In the entries below, every line with the string "none" is to be reported.

..........

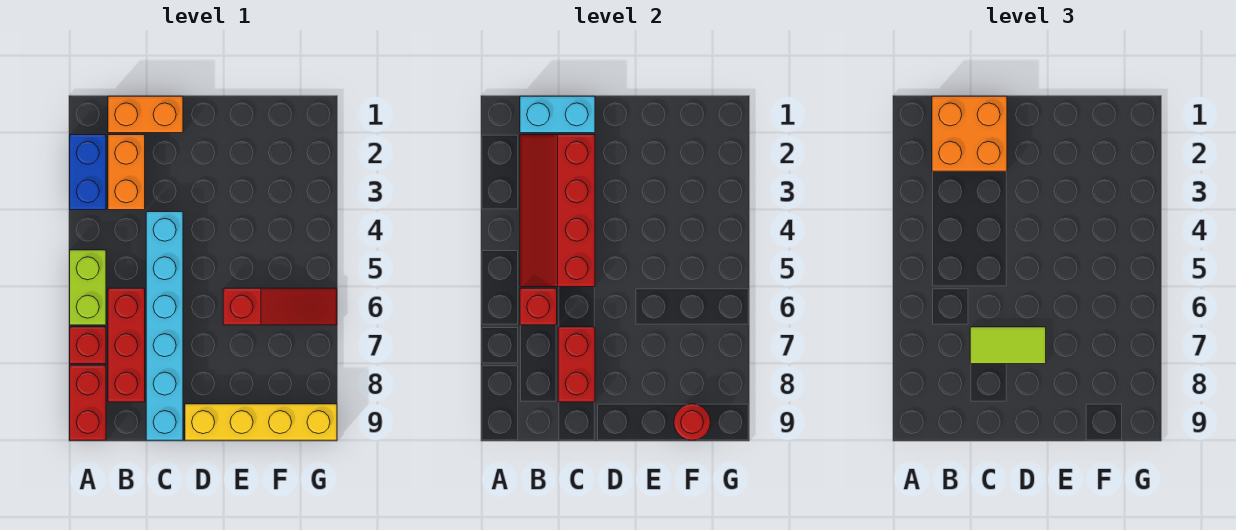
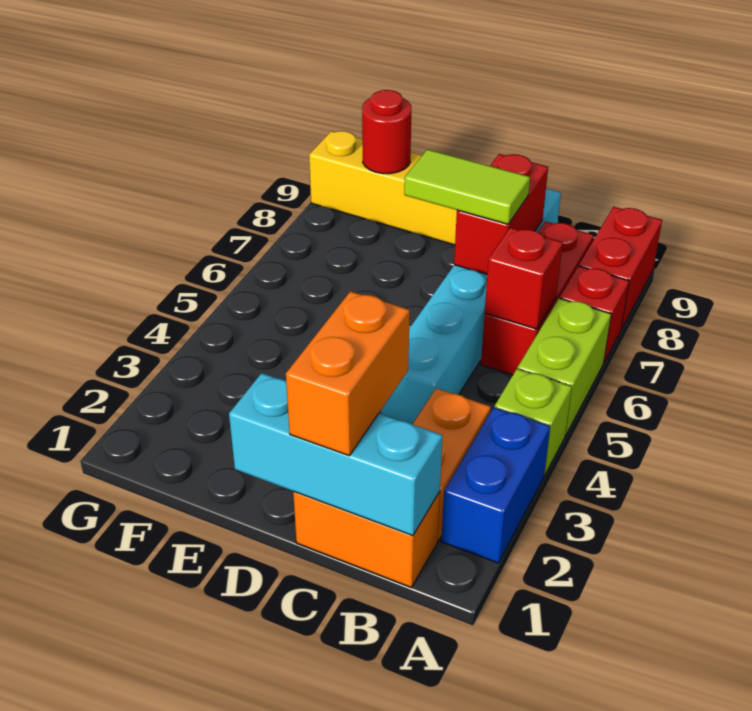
none -> lime brick A4 level 1
cyan brick B1:C1 level 2 -> cyan brick B1:D1 level 2
orange brick B1:C2 level 3 -> orange brick C1:C2 level 3
red slope B2:C5 level 2 top C -> none
red slope E6:G6 level 1 top E -> none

..........

* _Answer section_:
none -> lime brick A4 level 1
red slope B2:C5 level 2 top C -> none
red slope E6:G6 level 1 top E -> none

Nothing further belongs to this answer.